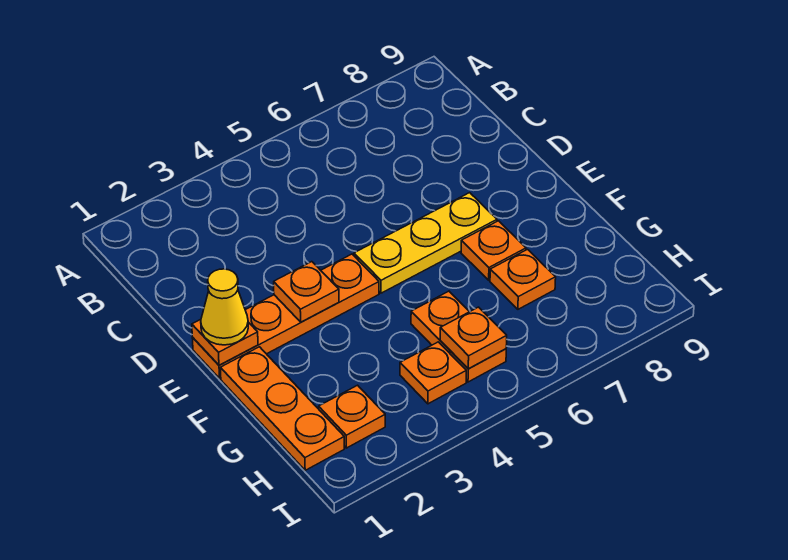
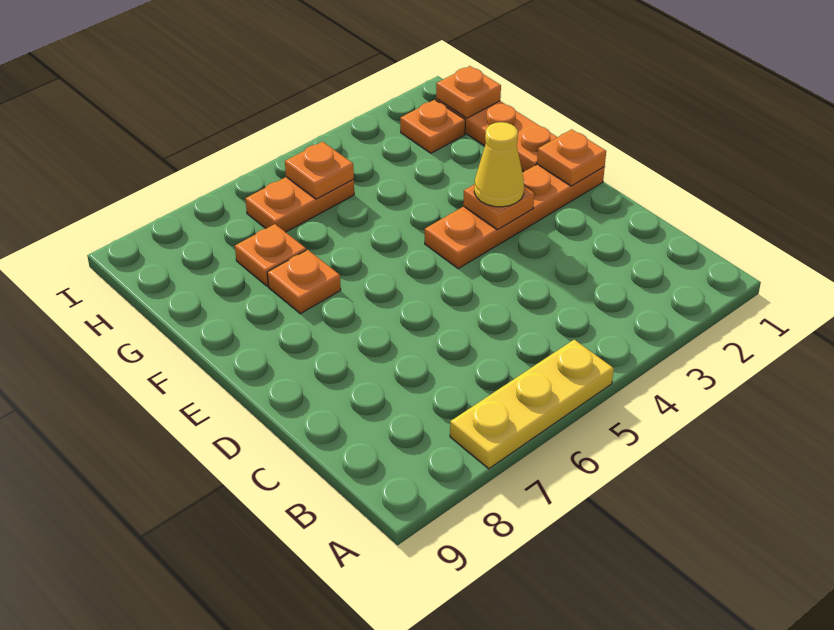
yellow cone E1 level 3 -> yellow cone E3 level 3
yellow plate E5:E7 level 1 -> yellow plate A5:A7 level 1
orange plate G5:H5 level 1 -> orange plate H5:H6 level 1
orange plate H4 level 1 -> orange plate H1 level 2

TO DO:
When you write out the material above, keep every line exact and drop each picture.

TASK RESPONSE:
yellow cone E1 level 3 -> yellow cone E3 level 3
yellow plate E5:E7 level 1 -> yellow plate A5:A7 level 1
orange plate G5:H5 level 1 -> orange plate H5:H6 level 1
orange plate H4 level 1 -> orange plate H1 level 2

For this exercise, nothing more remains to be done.